§ **STATED EXERCISE**
Write out the entries again, starting with the line that contains "You are a photographer" and going on through the line that contains "Since the blue". Switch "room" to "hall" and leave everything else unchanged.

§ **STORED RECORDS**
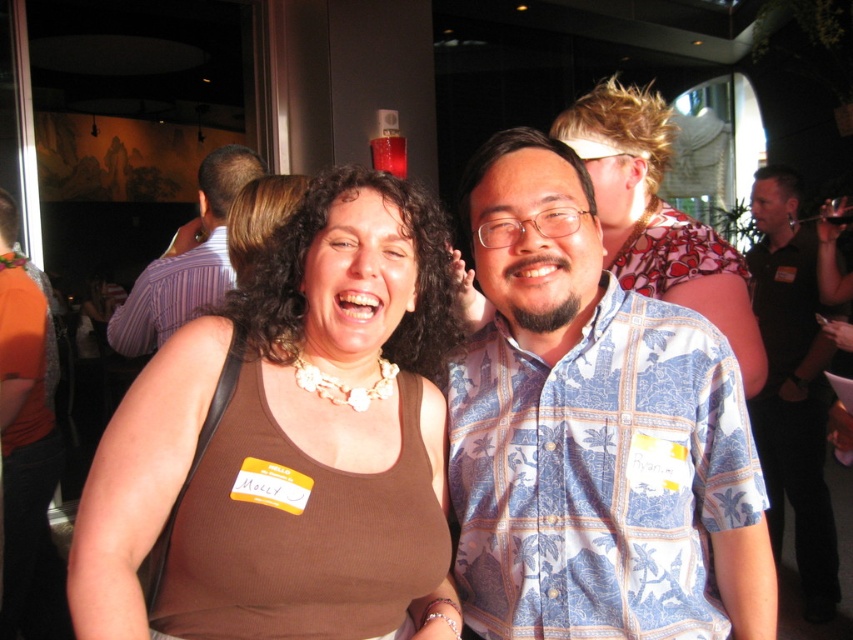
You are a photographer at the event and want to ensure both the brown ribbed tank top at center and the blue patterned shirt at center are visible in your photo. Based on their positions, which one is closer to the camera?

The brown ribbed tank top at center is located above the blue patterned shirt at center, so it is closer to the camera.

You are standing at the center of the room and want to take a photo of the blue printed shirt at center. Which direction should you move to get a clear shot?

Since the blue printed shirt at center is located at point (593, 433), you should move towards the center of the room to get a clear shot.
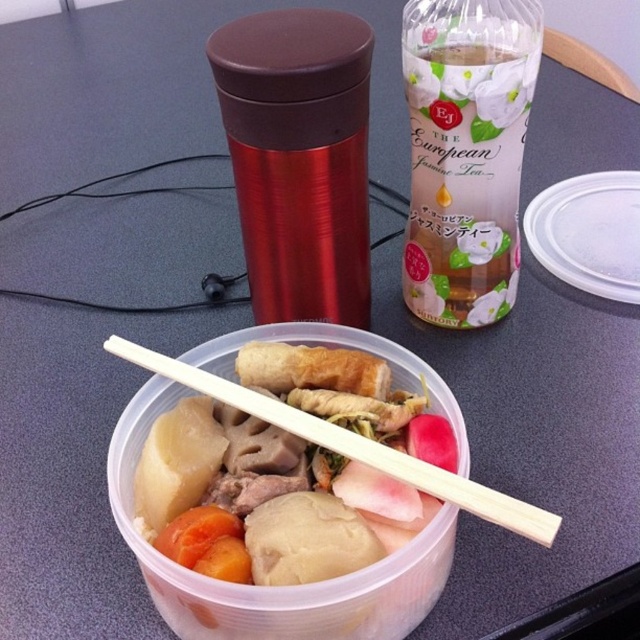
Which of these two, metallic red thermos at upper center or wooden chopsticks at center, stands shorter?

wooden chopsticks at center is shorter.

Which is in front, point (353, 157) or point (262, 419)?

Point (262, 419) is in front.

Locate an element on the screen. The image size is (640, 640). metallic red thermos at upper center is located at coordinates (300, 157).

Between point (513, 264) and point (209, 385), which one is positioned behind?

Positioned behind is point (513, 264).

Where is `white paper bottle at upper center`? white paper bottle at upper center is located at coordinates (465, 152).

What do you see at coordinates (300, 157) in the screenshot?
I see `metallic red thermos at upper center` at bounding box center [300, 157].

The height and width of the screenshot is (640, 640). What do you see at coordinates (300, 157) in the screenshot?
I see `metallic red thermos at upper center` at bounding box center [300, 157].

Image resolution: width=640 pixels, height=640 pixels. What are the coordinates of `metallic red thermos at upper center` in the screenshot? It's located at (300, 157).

...

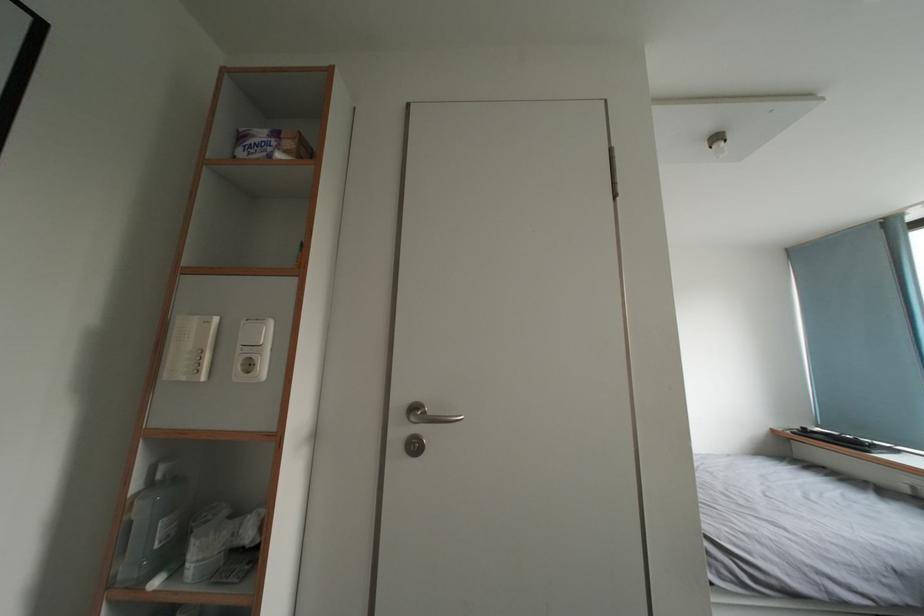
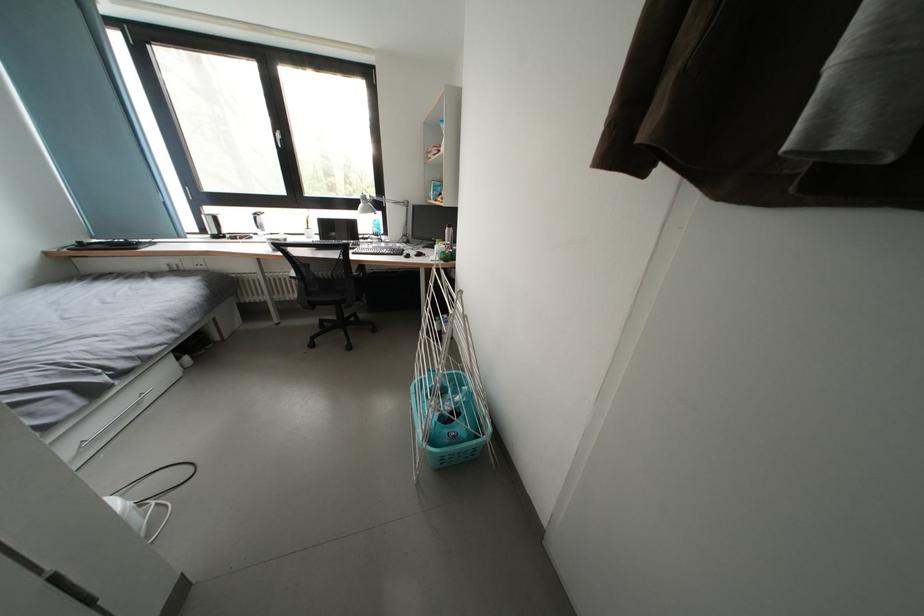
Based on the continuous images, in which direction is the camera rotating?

==

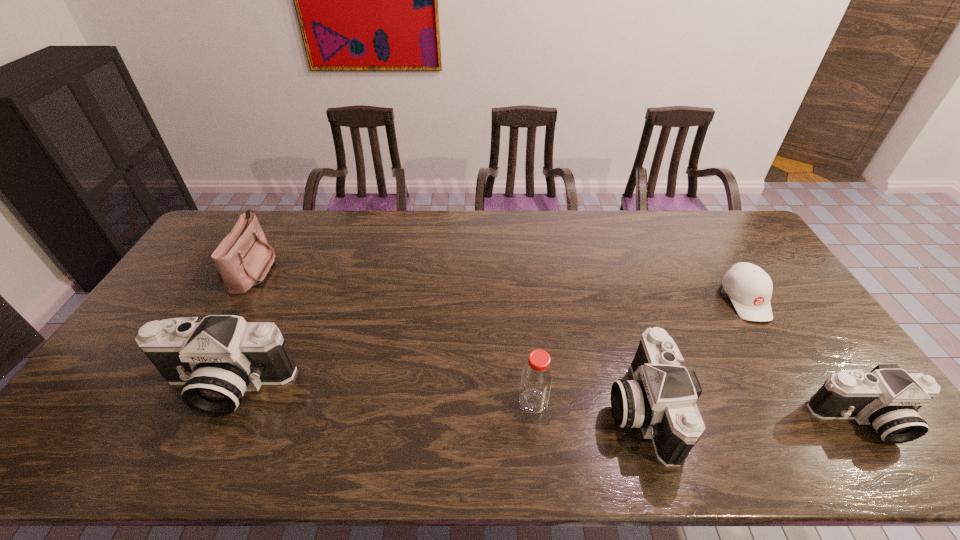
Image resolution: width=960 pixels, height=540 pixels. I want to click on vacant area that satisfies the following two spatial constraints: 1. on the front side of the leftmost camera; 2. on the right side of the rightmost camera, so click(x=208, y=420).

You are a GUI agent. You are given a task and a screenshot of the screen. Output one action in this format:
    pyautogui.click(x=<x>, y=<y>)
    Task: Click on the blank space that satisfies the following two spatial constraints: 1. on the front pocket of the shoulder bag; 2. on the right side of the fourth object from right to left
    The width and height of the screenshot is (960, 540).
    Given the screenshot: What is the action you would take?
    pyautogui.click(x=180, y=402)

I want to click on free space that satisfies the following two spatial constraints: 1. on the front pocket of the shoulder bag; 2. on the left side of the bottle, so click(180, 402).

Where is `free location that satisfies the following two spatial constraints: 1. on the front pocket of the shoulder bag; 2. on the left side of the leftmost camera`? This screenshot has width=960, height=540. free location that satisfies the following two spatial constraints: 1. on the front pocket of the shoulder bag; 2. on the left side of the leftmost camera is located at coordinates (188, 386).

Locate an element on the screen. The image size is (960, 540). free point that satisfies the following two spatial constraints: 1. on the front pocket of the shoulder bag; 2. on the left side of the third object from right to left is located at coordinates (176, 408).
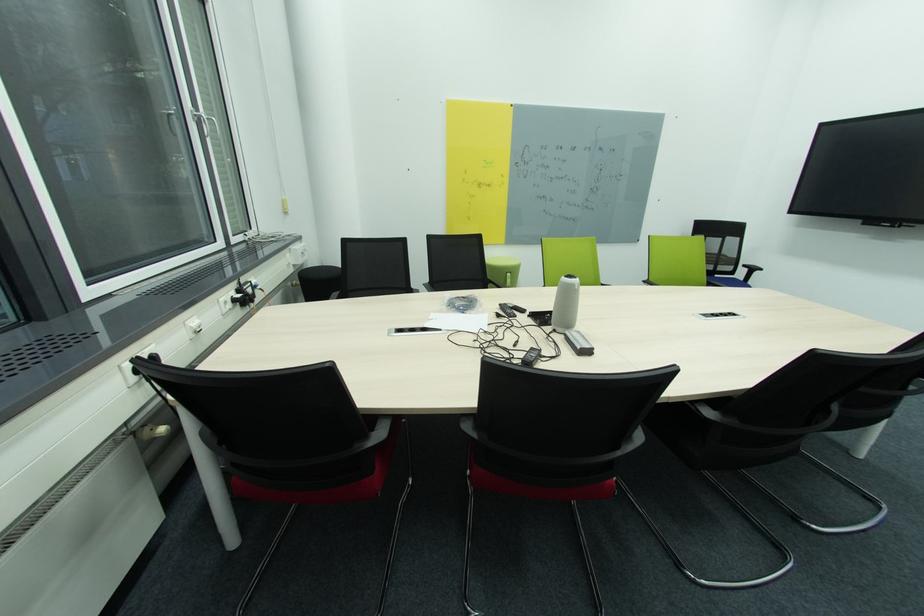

§ **ANSWER**
You are a photographer at the event and want to ensure both the brown ribbed tank top at center and the blue patterned shirt at center are visible in your photo. Based on their positions, which one is closer to the camera?

The brown ribbed tank top at center is located above the blue patterned shirt at center, so it is closer to the camera.

You are standing at the center of the hall and want to take a photo of the blue printed shirt at center. Which direction should you move to get a clear shot?

Since the blue printed shirt at center is located at point (593, 433), you should move towards the center of the hall to get a clear shot.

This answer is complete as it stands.